== DATA RECORDS

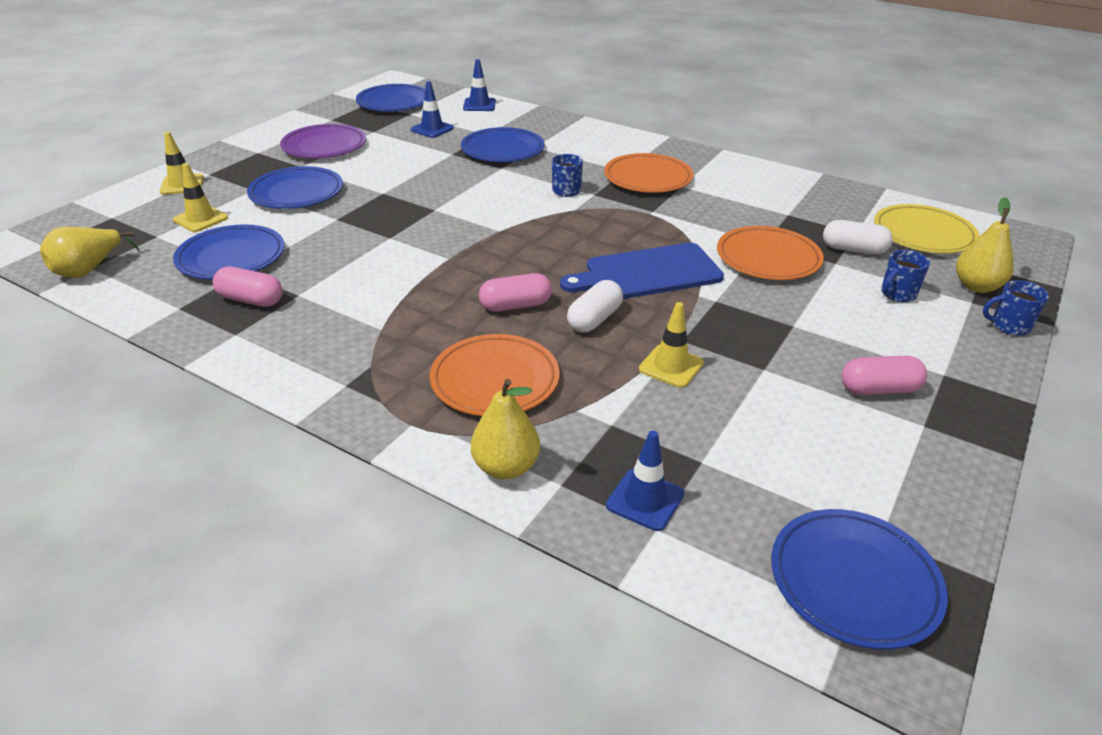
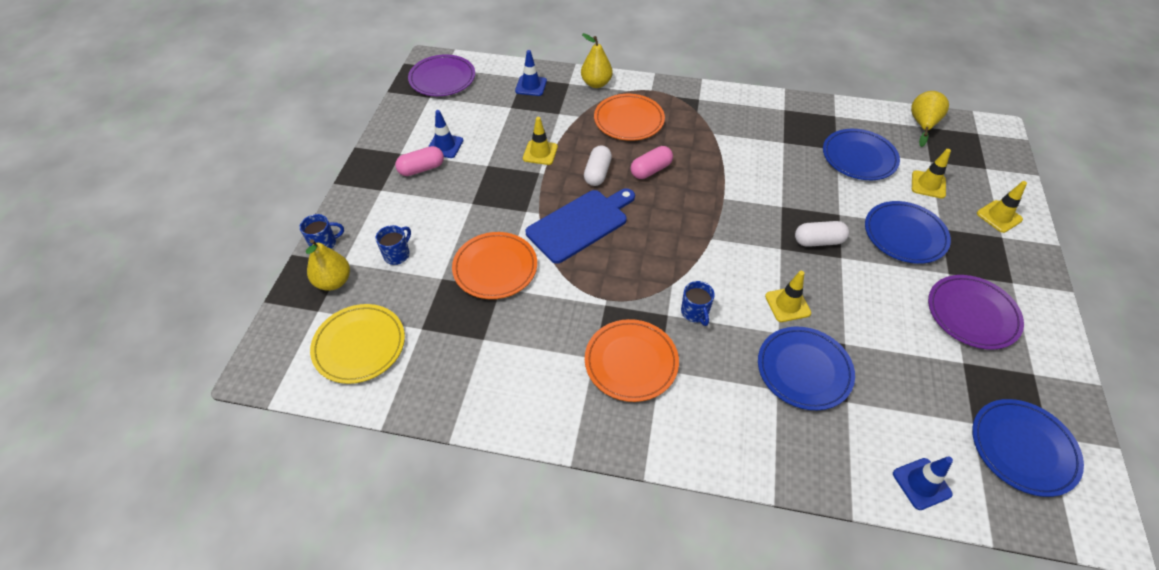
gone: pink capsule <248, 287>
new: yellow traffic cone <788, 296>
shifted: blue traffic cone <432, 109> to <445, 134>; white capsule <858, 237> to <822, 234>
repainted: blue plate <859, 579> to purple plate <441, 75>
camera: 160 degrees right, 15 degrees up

====

◆ REQUIRED WORK: Collect every line from the records above that contains the word "blue".

◆ WORKED SOLUTION:
shifted: blue traffic cone <432, 109> to <445, 134>; white capsule <858, 237> to <822, 234>
repainted: blue plate <859, 579> to purple plate <441, 75>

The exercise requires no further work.